━━━ Records shown

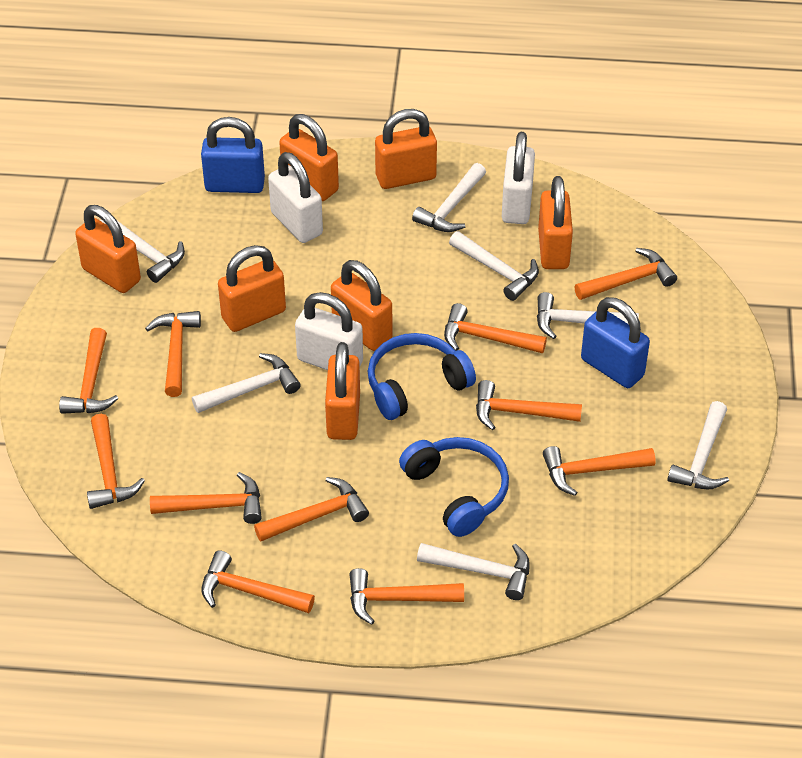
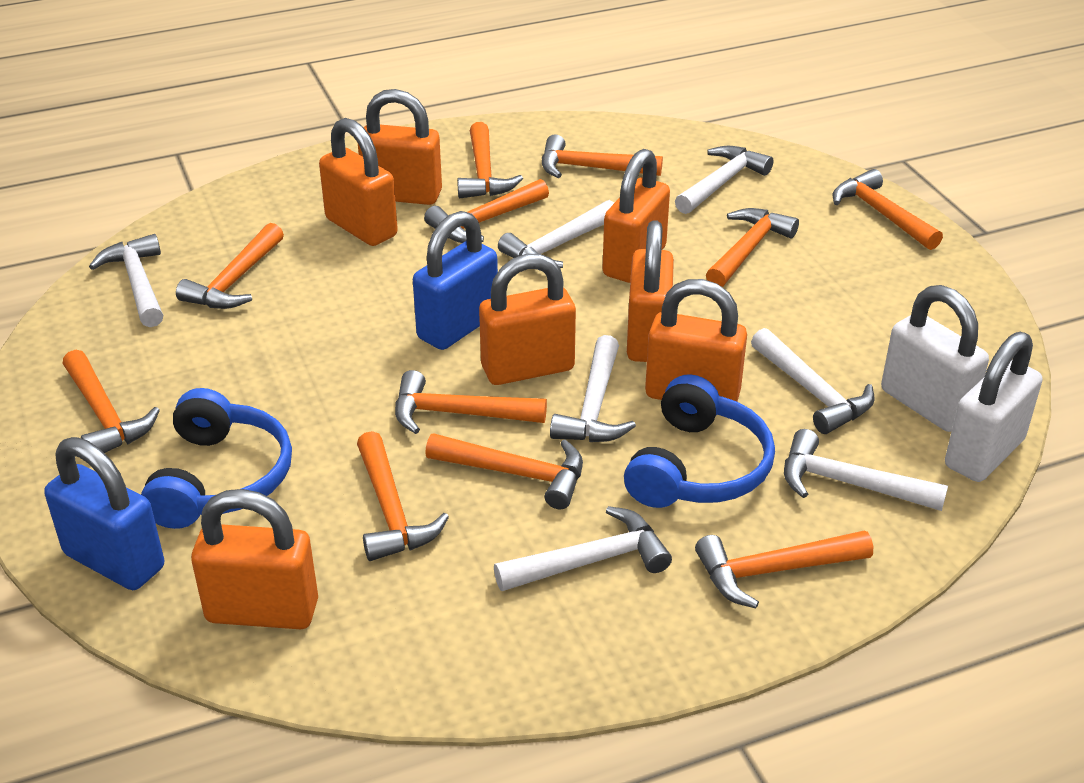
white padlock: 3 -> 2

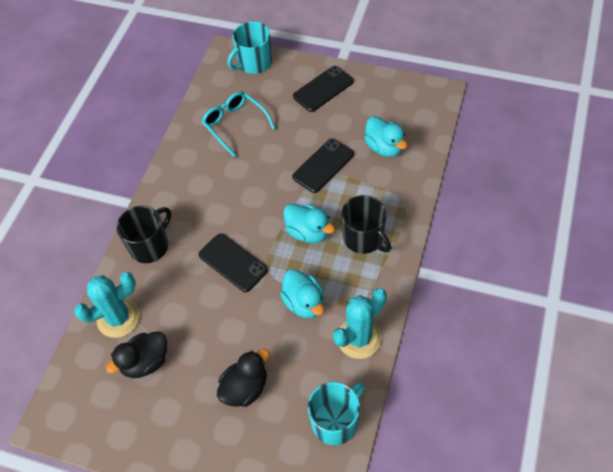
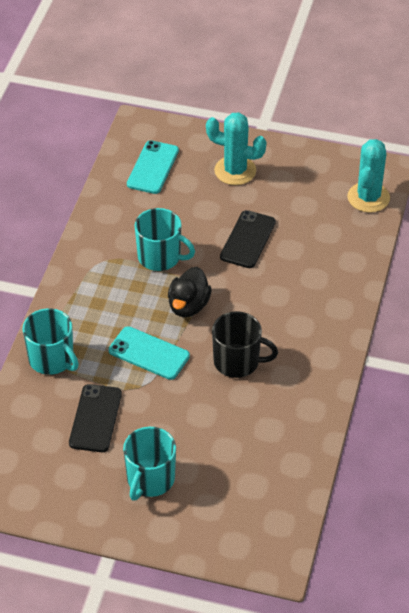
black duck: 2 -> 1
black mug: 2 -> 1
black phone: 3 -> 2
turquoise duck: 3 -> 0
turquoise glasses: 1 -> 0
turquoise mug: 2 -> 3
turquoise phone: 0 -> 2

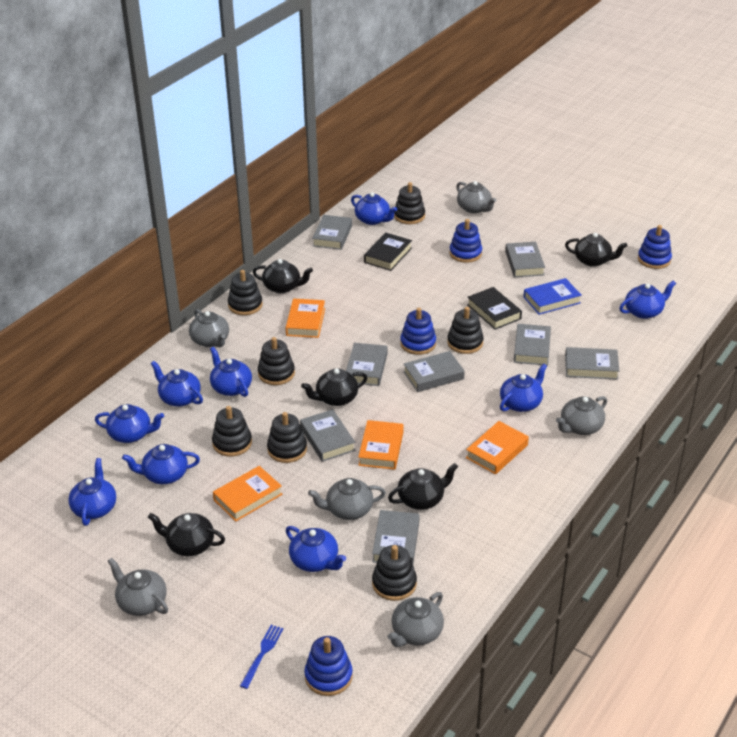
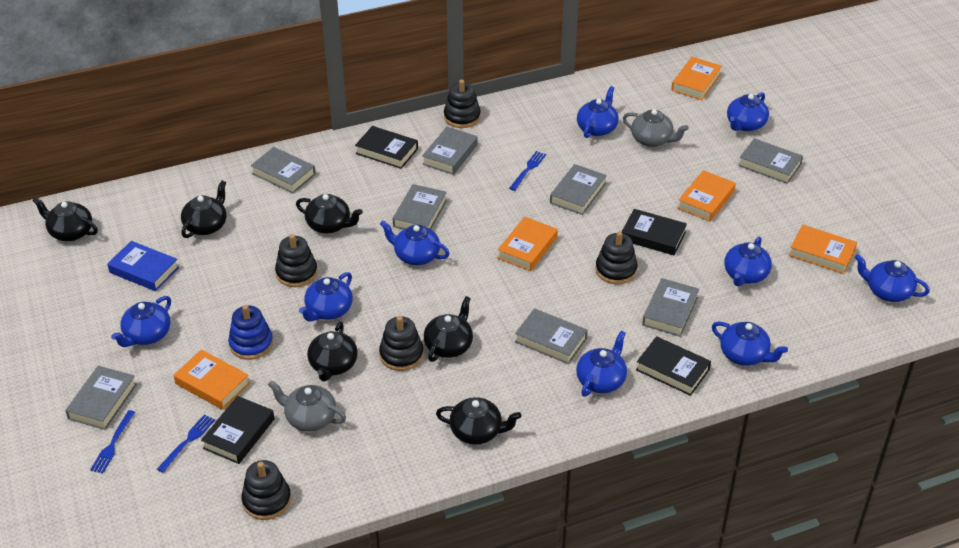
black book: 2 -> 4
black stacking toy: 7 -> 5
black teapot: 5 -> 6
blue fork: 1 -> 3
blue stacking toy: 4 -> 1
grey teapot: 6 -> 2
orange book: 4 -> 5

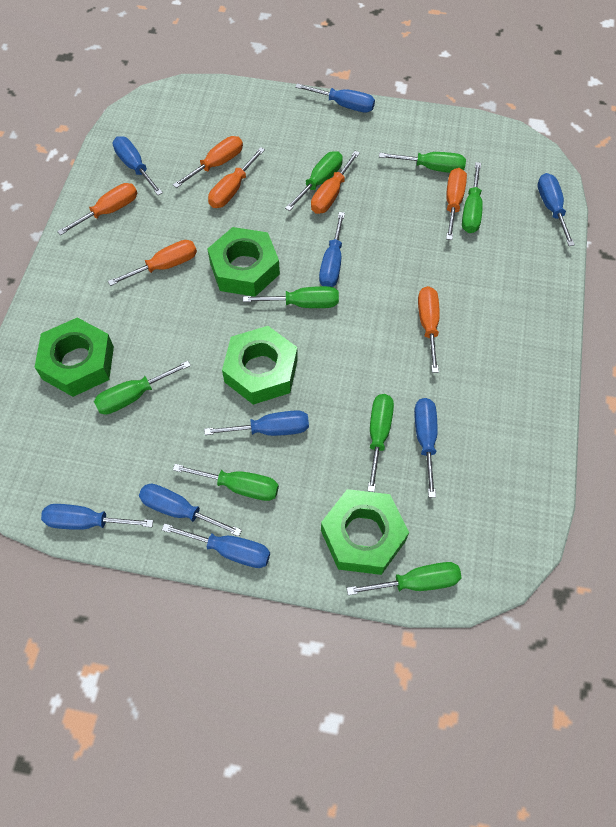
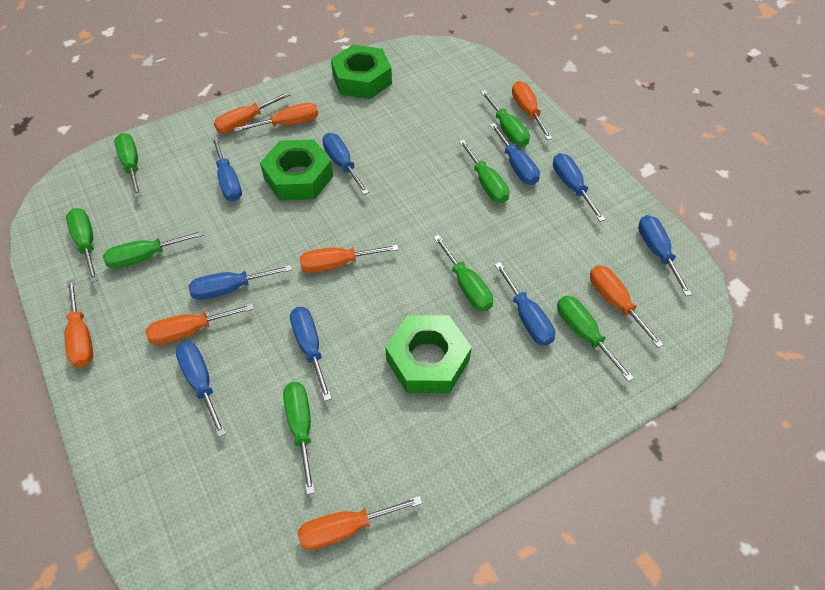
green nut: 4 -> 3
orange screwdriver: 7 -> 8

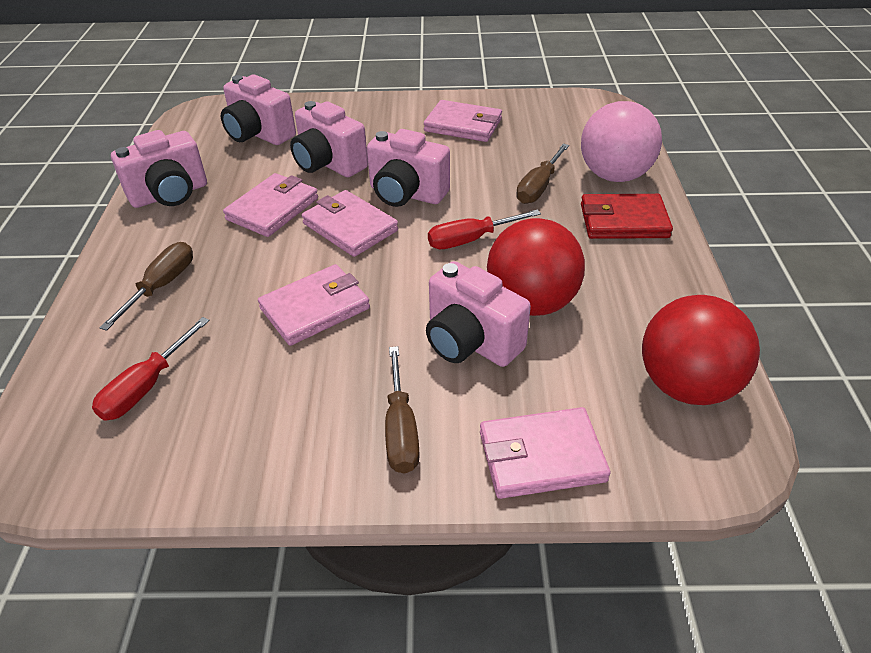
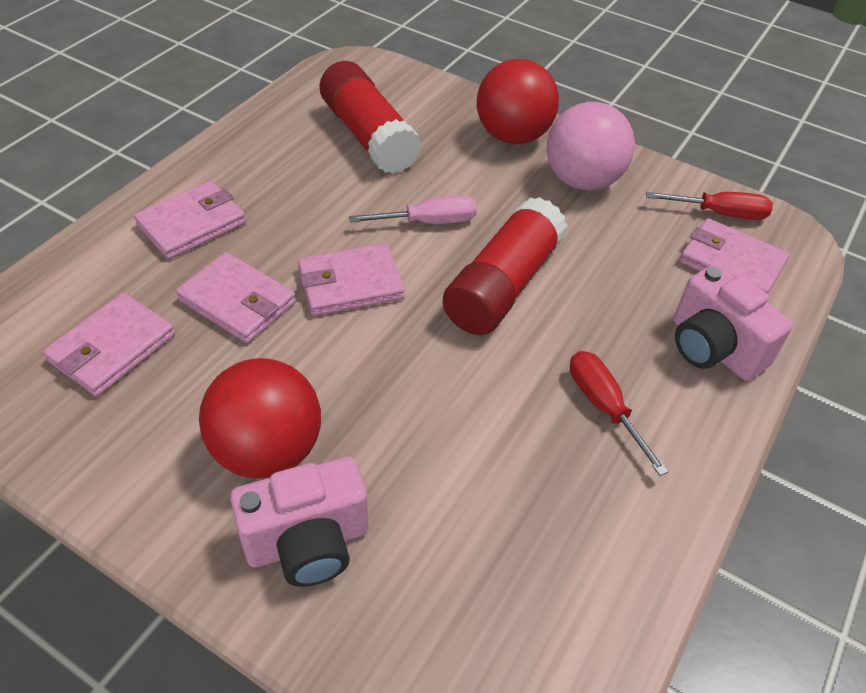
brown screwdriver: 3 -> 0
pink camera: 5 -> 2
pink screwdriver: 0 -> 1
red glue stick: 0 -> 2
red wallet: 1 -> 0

━━━━━━

Assignment -> Go through the material and copy out every line with "black" in it.

Response area ->
black duck: 2 -> 1
black mug: 2 -> 1
black phone: 3 -> 2
black book: 2 -> 4
black stacking toy: 7 -> 5
black teapot: 5 -> 6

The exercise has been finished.